(Task description):
The entries that follow include a run beginning at the line with "purple calculator: 1 -> 2" and ending at the line with "white bucket: 2 -> 1"; restate that run word for word and leave the rest out.

(Exercise inputs):
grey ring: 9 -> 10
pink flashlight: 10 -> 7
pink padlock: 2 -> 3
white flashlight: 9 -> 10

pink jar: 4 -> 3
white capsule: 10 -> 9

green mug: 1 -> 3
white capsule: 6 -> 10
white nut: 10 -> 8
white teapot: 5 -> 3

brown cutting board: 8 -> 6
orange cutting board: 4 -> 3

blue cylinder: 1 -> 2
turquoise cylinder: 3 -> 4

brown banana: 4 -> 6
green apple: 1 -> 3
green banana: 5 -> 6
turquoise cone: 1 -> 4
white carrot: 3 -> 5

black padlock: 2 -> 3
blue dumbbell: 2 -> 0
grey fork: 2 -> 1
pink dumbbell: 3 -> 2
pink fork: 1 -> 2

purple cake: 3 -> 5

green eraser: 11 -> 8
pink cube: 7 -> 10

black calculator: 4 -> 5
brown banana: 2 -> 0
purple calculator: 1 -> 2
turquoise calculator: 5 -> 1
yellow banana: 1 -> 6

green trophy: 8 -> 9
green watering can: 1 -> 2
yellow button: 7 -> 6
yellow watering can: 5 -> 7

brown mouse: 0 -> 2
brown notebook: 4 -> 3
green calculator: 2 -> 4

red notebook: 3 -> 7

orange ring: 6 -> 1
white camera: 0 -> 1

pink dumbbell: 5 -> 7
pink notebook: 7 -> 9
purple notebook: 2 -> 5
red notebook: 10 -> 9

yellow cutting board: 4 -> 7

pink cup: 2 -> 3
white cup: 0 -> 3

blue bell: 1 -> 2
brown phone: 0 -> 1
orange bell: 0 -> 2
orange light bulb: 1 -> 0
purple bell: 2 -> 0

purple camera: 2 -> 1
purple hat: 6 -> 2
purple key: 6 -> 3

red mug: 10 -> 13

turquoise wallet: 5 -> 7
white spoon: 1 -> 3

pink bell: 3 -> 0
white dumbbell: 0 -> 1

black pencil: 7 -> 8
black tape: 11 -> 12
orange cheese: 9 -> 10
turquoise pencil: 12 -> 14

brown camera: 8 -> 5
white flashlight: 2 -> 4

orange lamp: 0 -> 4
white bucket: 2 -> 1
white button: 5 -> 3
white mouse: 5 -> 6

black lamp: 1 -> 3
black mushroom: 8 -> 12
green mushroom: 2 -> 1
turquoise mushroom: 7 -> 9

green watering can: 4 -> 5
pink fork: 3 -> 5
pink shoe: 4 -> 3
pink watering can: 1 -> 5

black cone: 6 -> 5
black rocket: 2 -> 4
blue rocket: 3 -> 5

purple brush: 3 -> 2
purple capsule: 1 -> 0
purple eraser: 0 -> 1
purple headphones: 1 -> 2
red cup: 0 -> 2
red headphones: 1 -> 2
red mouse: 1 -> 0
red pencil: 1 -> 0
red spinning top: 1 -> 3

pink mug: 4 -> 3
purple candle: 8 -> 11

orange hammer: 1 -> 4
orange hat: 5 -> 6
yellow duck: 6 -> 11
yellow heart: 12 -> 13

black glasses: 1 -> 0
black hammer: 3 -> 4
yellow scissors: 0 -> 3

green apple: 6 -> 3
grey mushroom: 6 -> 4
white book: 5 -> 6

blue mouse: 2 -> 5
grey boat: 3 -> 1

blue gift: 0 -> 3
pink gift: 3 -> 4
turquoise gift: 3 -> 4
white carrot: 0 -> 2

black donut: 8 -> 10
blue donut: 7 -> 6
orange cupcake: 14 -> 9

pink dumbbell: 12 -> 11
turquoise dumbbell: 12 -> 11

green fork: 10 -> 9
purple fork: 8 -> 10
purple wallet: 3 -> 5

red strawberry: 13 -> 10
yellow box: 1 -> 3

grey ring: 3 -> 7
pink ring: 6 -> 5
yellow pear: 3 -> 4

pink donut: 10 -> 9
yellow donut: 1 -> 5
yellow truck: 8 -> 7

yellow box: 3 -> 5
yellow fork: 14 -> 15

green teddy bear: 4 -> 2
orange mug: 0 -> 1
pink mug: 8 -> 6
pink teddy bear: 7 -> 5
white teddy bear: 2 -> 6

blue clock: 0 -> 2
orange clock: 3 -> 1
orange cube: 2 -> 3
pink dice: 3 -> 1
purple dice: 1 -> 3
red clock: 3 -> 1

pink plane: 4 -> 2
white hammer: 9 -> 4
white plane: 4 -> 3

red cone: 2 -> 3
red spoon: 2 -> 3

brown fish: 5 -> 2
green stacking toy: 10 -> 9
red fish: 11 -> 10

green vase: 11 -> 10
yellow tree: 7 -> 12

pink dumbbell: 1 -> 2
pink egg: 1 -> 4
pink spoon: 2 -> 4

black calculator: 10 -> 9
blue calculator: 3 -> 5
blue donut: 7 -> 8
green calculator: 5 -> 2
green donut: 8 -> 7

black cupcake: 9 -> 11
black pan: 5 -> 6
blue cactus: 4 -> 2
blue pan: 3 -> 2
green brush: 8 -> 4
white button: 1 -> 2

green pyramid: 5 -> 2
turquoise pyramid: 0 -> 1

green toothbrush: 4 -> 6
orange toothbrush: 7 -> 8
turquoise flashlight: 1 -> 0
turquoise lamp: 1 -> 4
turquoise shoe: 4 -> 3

(Answer section):
purple calculator: 1 -> 2
turquoise calculator: 5 -> 1
yellow banana: 1 -> 6

green trophy: 8 -> 9
green watering can: 1 -> 2
yellow button: 7 -> 6
yellow watering can: 5 -> 7

brown mouse: 0 -> 2
brown notebook: 4 -> 3
green calculator: 2 -> 4

red notebook: 3 -> 7

orange ring: 6 -> 1
white camera: 0 -> 1

pink dumbbell: 5 -> 7
pink notebook: 7 -> 9
purple notebook: 2 -> 5
red notebook: 10 -> 9

yellow cutting board: 4 -> 7

pink cup: 2 -> 3
white cup: 0 -> 3

blue bell: 1 -> 2
brown phone: 0 -> 1
orange bell: 0 -> 2
orange light bulb: 1 -> 0
purple bell: 2 -> 0

purple camera: 2 -> 1
purple hat: 6 -> 2
purple key: 6 -> 3

red mug: 10 -> 13

turquoise wallet: 5 -> 7
white spoon: 1 -> 3

pink bell: 3 -> 0
white dumbbell: 0 -> 1

black pencil: 7 -> 8
black tape: 11 -> 12
orange cheese: 9 -> 10
turquoise pencil: 12 -> 14

brown camera: 8 -> 5
white flashlight: 2 -> 4

orange lamp: 0 -> 4
white bucket: 2 -> 1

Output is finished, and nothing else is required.